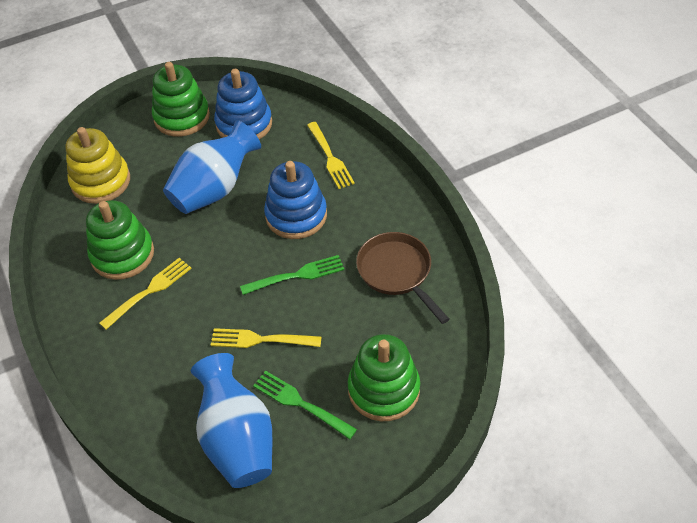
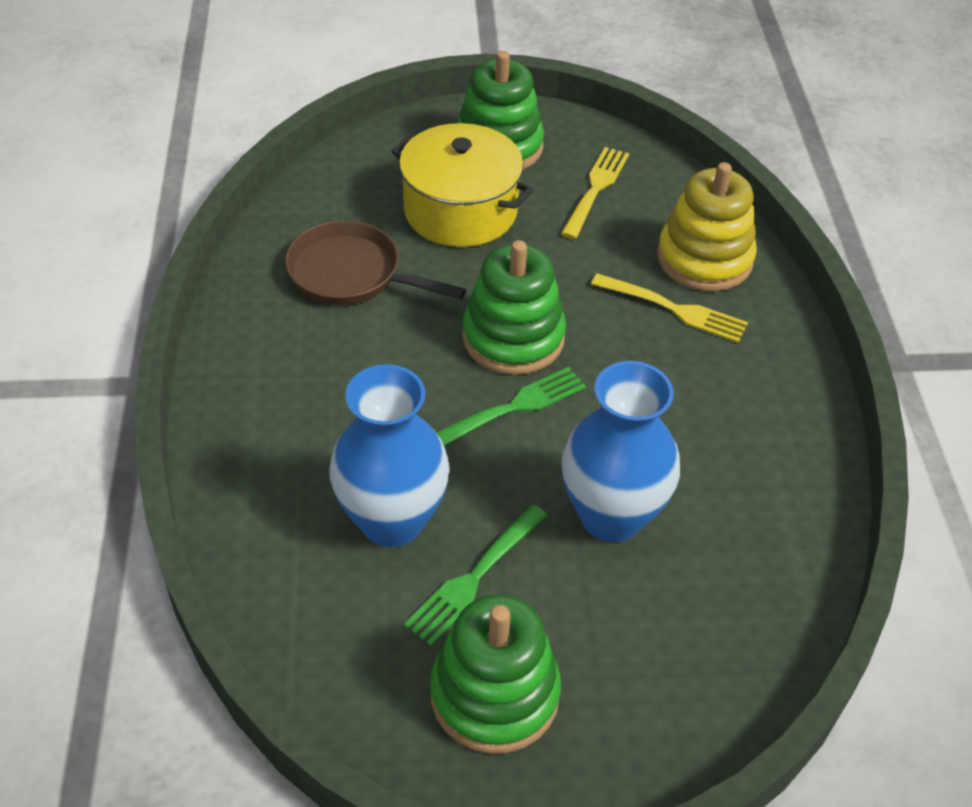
blue stacking toy: 2 -> 0
yellow fork: 3 -> 2
yellow pot: 0 -> 1

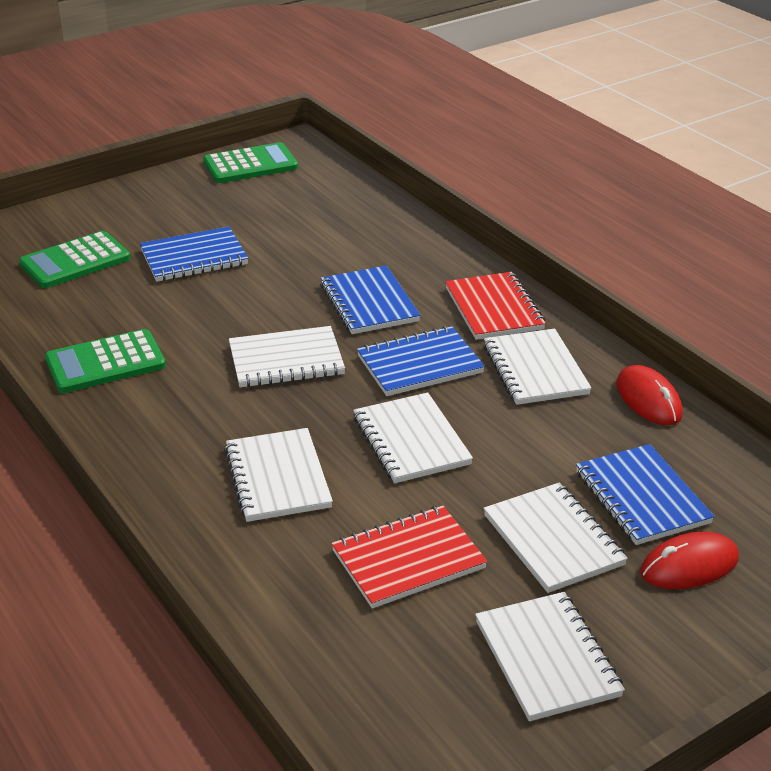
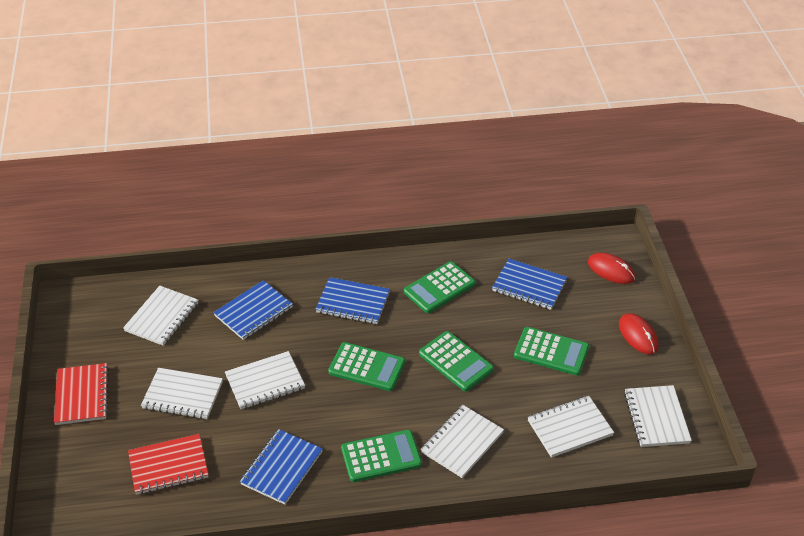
green calculator: 3 -> 5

### EXERCISE DESCRIPTION
Would you set down each line of the data exactly, with no images included?

### RESULT FOR THIS TASK
blue stacking toy: 2 -> 0
yellow fork: 3 -> 2
yellow pot: 0 -> 1

green calculator: 3 -> 5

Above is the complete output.